Start of Exercise input

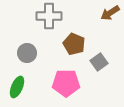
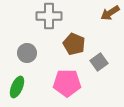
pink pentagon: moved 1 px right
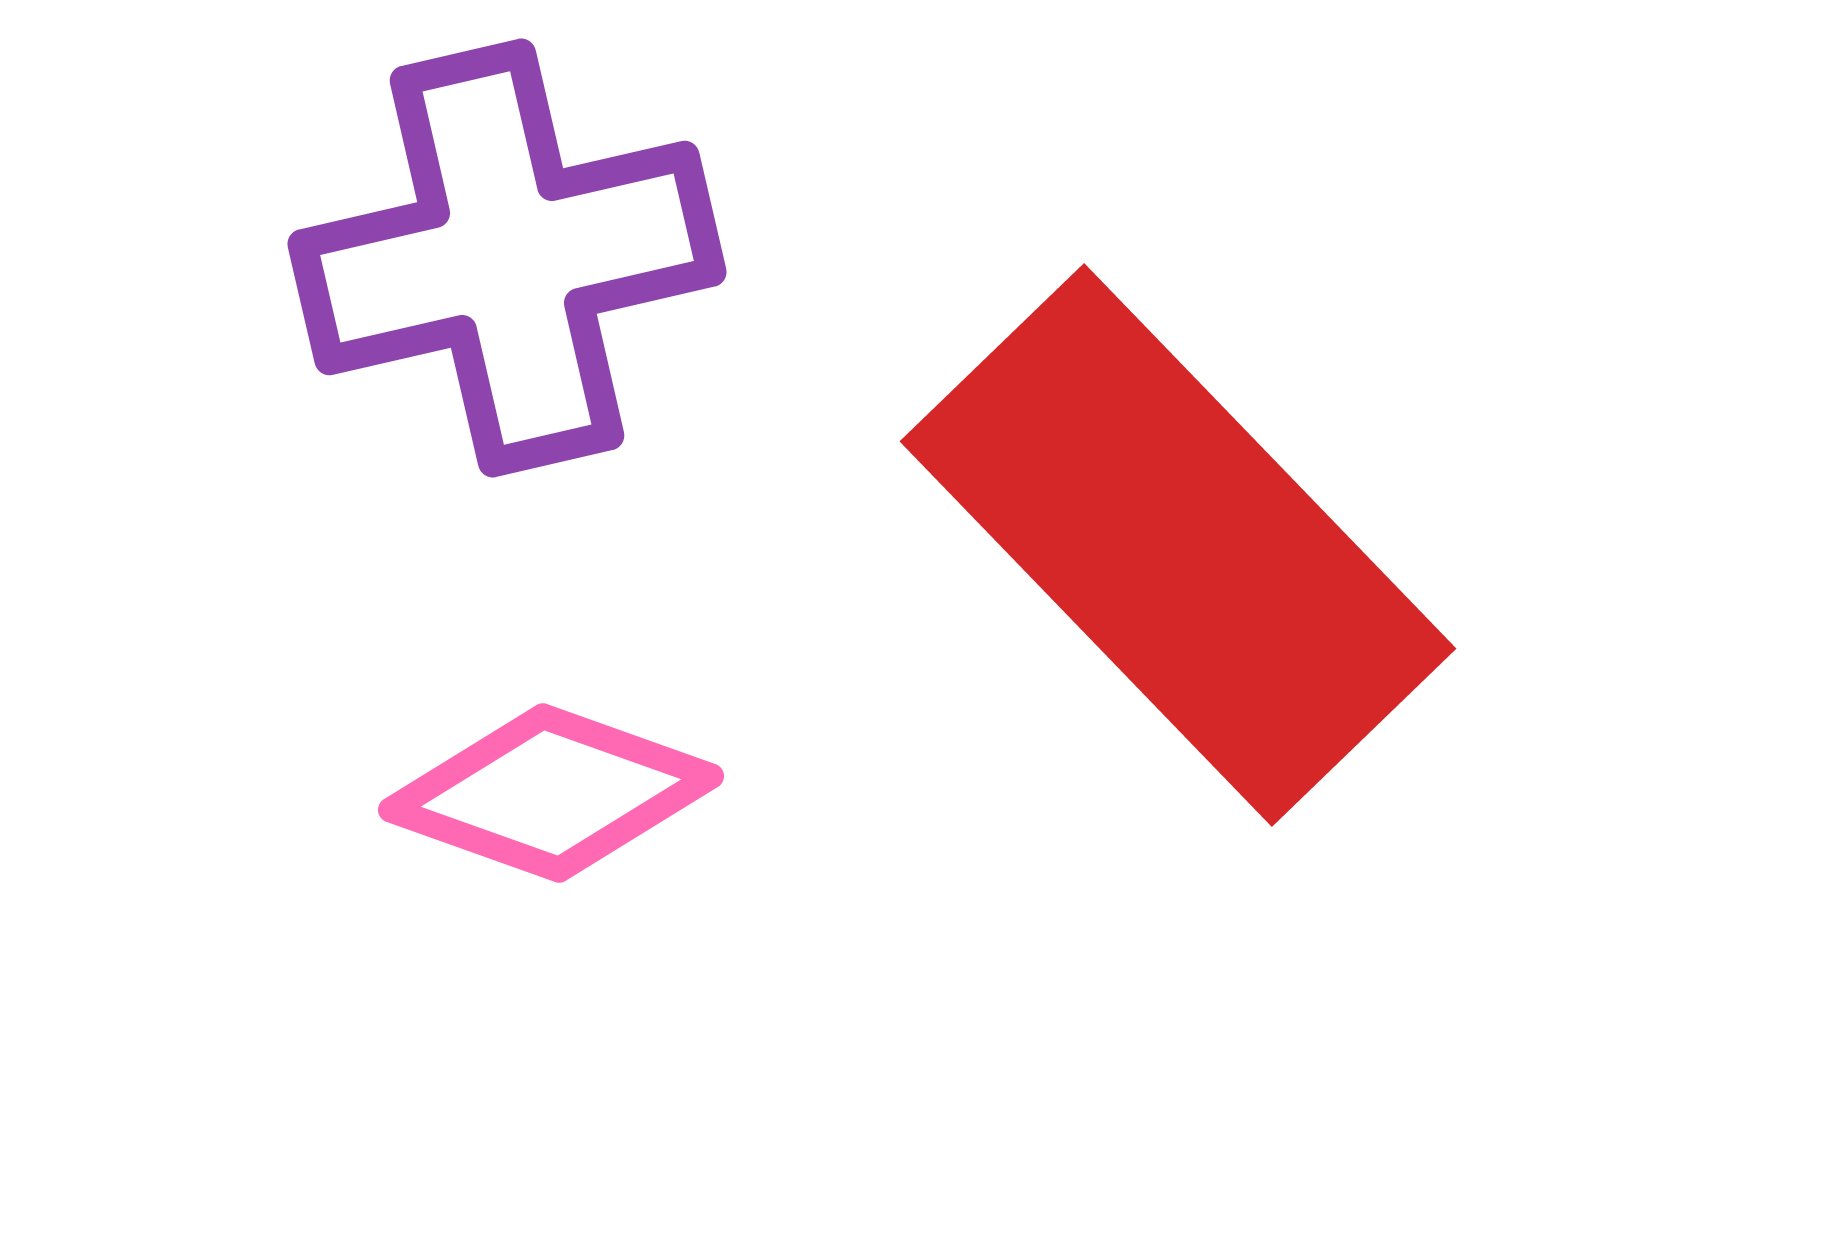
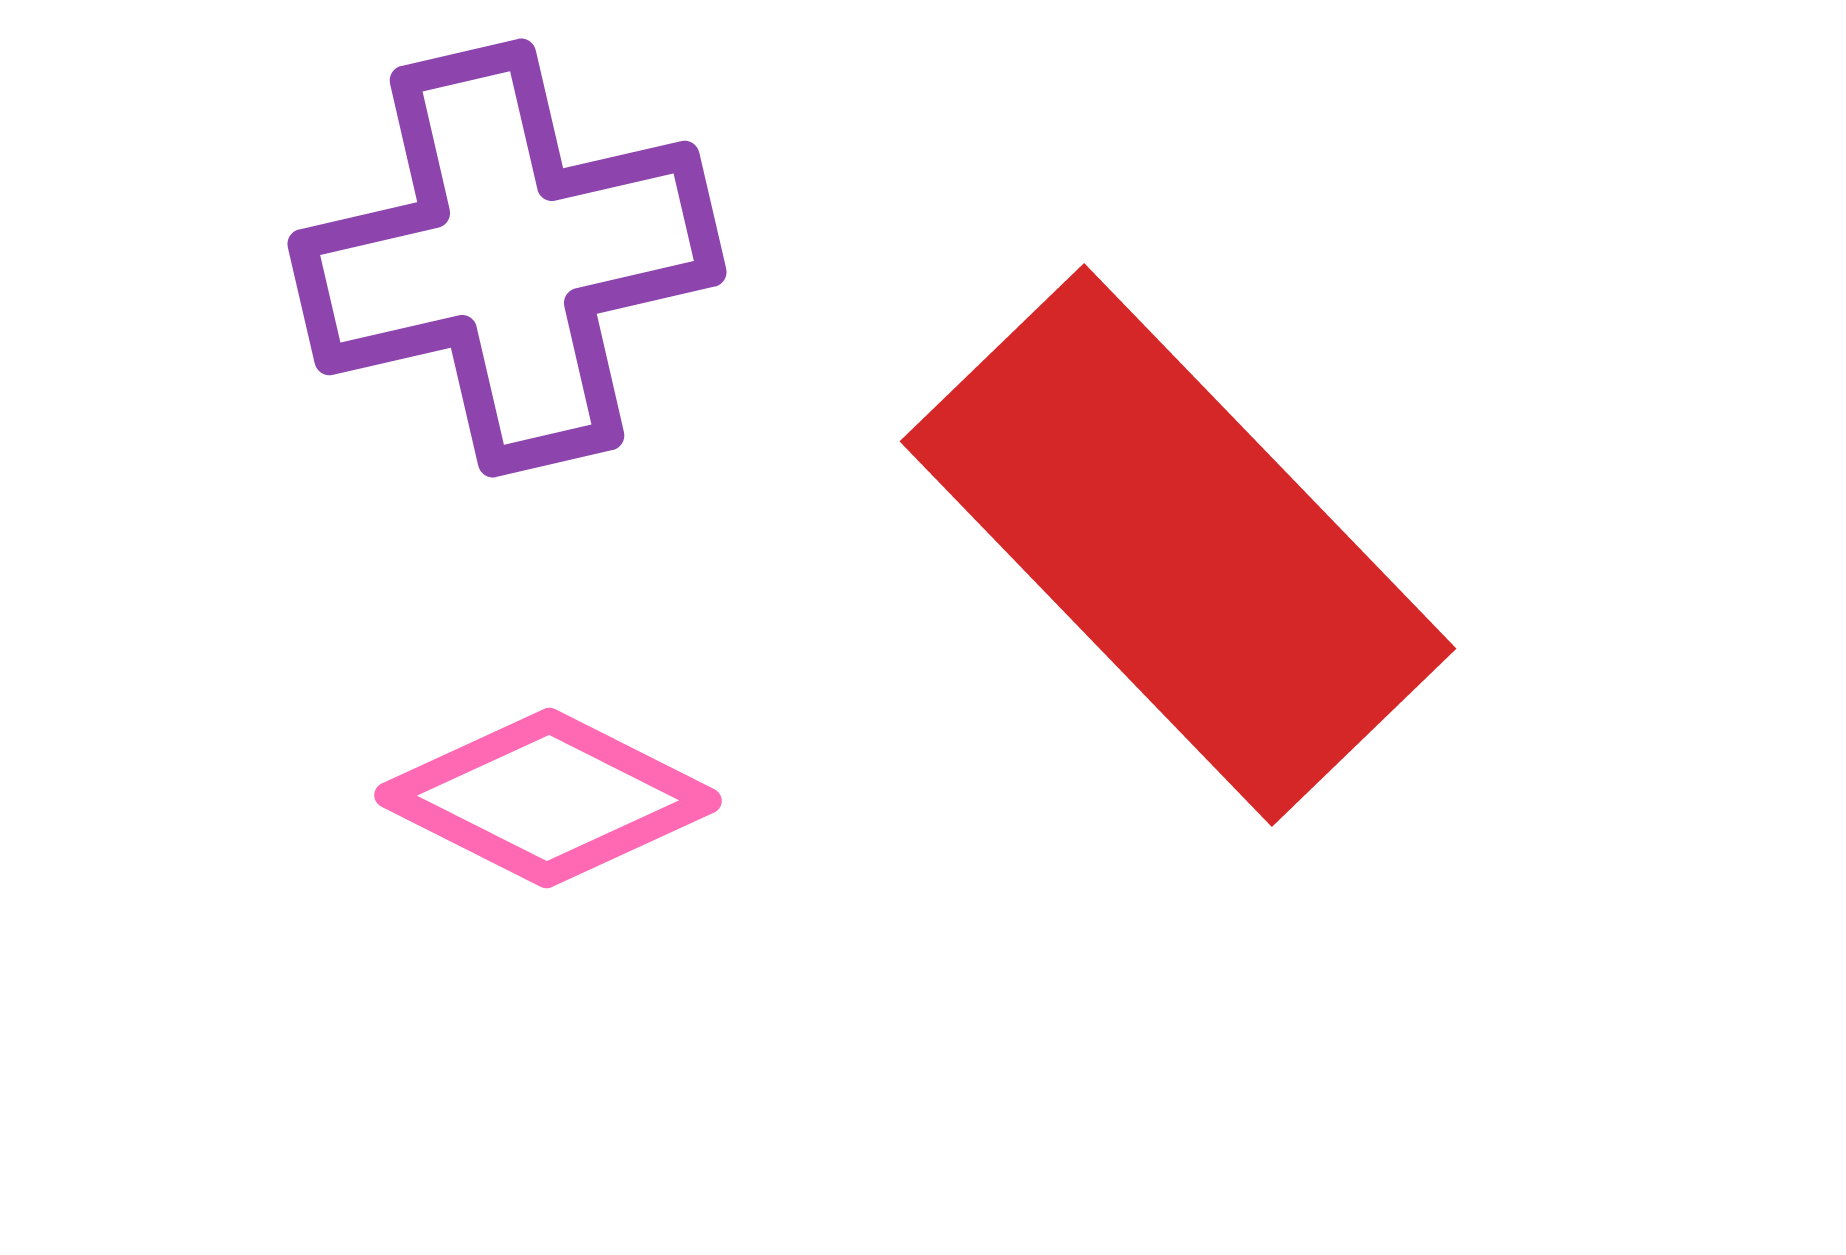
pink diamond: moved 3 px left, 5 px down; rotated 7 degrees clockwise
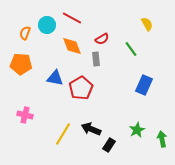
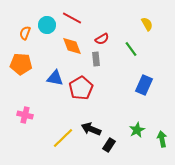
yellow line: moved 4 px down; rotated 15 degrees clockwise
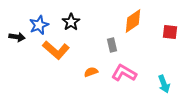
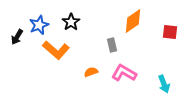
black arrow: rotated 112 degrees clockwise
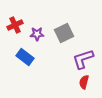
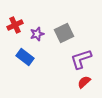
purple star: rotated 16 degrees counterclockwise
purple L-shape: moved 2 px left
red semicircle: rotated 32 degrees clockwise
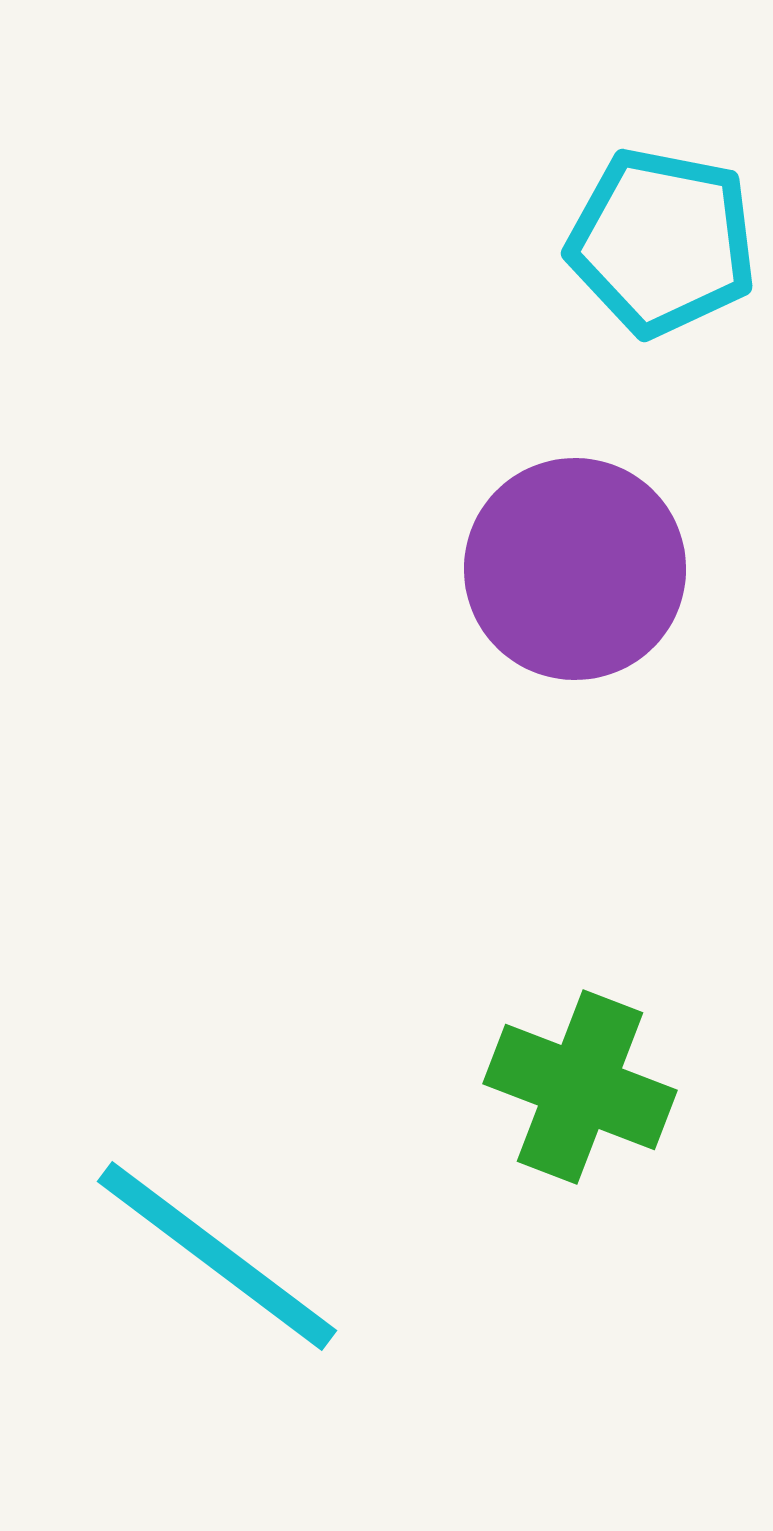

End of Exercise input

## Problem details
Your task is to list each line of the records with the word "down".

## Expected answer
pink diamond: moved 3 px left, 5 px down; rotated 7 degrees clockwise
yellow line: moved 4 px down; rotated 15 degrees clockwise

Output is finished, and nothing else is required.